# What you need to do
Which lines in the records below contain the word "heart"? Copy each of them.
□ □ □ □ □ □ □
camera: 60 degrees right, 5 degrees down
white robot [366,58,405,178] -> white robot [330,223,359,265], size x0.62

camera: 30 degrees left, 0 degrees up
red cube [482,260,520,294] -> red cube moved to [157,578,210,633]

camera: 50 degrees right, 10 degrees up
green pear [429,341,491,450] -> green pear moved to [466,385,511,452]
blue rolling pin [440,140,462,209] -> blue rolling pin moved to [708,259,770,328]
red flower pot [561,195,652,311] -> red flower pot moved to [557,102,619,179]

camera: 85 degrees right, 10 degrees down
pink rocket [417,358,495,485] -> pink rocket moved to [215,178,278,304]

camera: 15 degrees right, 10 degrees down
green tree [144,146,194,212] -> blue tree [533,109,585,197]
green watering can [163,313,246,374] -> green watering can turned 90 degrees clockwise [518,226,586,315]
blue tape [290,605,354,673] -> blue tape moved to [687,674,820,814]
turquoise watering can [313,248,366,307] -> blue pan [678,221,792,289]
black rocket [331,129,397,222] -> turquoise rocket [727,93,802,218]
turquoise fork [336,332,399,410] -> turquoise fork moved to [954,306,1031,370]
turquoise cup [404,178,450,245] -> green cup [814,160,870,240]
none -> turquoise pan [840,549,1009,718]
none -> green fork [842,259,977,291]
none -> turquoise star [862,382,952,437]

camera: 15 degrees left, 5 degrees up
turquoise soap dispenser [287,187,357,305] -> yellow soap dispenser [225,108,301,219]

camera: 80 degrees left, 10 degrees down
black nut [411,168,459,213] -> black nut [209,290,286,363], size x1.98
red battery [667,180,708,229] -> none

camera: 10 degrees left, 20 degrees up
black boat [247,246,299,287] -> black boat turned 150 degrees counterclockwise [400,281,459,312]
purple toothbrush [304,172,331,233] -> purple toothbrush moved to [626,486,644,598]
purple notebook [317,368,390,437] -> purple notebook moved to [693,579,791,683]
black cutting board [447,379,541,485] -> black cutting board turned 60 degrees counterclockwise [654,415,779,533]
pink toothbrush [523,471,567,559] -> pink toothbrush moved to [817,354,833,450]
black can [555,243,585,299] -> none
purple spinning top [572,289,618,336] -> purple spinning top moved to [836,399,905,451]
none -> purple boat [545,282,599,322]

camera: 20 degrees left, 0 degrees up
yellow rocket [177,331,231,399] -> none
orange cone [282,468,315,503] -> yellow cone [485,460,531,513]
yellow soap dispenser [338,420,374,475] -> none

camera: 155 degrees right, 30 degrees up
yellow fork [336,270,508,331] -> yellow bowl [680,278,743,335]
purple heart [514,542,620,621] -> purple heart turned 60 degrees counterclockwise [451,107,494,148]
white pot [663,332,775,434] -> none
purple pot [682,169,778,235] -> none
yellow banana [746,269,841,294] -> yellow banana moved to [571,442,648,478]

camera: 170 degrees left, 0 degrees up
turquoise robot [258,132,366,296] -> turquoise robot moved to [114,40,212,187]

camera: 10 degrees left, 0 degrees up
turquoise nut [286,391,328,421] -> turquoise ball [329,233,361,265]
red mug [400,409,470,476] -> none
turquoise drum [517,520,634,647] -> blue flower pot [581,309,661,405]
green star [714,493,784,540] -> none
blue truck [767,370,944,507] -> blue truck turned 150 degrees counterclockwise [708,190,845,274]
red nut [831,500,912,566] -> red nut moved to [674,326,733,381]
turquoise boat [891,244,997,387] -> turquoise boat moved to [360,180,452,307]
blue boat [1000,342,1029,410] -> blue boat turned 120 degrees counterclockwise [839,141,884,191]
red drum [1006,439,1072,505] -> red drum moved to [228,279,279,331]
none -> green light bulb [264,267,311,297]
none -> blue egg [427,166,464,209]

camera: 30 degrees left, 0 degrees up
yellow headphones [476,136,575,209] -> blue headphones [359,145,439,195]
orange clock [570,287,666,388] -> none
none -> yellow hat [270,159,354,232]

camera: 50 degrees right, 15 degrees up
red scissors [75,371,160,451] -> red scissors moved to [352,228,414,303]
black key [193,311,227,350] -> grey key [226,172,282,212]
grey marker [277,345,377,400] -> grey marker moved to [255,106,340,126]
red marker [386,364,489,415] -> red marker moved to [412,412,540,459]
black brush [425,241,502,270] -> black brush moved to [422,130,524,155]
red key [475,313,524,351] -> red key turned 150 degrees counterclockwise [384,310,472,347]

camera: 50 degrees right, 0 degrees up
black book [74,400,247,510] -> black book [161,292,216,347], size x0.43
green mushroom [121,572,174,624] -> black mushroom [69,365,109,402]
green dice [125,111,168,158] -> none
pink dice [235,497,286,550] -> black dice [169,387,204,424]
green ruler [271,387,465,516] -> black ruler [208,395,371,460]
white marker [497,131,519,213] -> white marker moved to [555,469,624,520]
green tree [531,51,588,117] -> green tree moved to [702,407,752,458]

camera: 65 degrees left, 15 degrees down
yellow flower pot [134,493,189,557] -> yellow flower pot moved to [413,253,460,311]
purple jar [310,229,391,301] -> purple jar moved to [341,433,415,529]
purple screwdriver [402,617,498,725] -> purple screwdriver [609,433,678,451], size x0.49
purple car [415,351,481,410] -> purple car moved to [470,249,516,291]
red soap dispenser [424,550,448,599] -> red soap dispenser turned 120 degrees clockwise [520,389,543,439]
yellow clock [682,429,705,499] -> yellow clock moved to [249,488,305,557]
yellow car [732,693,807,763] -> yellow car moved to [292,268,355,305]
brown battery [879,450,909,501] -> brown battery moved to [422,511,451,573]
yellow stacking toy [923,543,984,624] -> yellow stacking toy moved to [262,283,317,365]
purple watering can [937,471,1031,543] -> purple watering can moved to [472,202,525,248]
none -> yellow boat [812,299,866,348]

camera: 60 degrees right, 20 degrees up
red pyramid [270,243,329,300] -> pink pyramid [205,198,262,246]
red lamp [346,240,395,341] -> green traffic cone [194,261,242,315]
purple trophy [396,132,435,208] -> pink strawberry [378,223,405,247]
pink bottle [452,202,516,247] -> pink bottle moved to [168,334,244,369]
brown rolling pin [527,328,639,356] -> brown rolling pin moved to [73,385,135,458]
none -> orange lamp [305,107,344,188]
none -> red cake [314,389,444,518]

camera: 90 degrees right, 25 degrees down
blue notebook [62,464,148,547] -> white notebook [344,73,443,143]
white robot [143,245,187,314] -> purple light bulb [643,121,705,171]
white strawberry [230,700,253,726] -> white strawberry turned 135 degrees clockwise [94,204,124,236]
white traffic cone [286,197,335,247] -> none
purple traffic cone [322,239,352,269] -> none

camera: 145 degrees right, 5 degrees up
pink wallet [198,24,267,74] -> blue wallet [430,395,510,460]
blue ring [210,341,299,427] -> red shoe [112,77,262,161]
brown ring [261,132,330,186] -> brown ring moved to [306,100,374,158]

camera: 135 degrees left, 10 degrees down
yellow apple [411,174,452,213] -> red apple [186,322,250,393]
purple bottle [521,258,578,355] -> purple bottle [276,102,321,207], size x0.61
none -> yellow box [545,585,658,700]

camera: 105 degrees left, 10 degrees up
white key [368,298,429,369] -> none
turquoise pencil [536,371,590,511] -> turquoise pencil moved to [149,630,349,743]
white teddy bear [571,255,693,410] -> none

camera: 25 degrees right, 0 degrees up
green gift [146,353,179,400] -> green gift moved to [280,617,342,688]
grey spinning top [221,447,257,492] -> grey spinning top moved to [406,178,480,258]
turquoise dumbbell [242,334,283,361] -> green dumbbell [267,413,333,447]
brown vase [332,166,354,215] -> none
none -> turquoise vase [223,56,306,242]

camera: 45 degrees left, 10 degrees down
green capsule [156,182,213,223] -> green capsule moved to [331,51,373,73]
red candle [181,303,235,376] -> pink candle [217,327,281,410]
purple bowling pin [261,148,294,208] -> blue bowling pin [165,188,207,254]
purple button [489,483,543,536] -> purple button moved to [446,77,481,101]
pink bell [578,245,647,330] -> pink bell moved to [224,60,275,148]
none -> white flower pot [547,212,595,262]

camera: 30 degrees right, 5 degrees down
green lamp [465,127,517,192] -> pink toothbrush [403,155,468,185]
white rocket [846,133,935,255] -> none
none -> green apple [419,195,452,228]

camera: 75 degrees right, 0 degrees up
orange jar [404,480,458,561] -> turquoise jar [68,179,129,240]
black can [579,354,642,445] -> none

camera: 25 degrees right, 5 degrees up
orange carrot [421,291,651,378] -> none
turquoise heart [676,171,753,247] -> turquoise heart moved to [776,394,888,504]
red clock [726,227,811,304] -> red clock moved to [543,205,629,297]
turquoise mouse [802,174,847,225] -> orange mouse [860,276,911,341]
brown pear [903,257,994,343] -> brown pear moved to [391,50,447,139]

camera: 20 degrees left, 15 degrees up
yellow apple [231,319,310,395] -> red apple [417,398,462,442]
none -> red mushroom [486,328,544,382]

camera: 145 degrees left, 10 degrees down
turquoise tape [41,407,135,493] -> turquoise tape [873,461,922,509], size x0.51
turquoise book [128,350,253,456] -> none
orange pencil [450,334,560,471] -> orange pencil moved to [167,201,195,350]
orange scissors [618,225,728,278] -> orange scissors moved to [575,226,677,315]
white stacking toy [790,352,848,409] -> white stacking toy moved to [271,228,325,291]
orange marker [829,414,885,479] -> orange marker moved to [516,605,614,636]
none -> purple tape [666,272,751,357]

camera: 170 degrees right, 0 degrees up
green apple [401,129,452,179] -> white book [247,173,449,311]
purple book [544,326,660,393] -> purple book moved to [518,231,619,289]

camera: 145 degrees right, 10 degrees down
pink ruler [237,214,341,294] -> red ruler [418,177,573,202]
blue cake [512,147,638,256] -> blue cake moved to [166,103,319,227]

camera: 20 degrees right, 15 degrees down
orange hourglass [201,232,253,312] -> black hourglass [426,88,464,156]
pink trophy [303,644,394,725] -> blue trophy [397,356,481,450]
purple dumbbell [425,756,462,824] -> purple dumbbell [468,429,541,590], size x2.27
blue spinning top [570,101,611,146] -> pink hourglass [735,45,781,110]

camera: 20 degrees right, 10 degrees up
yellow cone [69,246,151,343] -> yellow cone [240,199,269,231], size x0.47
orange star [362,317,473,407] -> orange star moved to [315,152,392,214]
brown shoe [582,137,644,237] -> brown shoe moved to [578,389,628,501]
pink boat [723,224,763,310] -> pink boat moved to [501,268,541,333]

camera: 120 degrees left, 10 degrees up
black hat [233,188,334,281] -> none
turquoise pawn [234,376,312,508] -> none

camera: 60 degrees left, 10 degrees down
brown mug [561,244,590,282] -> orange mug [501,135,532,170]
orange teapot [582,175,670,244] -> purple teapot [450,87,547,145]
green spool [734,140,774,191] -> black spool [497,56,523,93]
□ □ □ □ □ □ □
# Exercise output
purple heart [514,542,620,621] -> purple heart turned 60 degrees counterclockwise [451,107,494,148]
turquoise heart [676,171,753,247] -> turquoise heart moved to [776,394,888,504]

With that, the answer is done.